## Work task
Some lines in the listing below may include the string "rack". How many are there? Give only the number.

## Available data

....

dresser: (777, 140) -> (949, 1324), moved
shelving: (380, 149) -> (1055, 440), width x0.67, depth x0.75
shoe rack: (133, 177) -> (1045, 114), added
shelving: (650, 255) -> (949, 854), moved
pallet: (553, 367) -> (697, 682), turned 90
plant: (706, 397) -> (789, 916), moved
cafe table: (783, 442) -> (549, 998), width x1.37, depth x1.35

....

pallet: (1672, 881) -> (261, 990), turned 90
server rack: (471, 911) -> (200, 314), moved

....

## Output of the task
2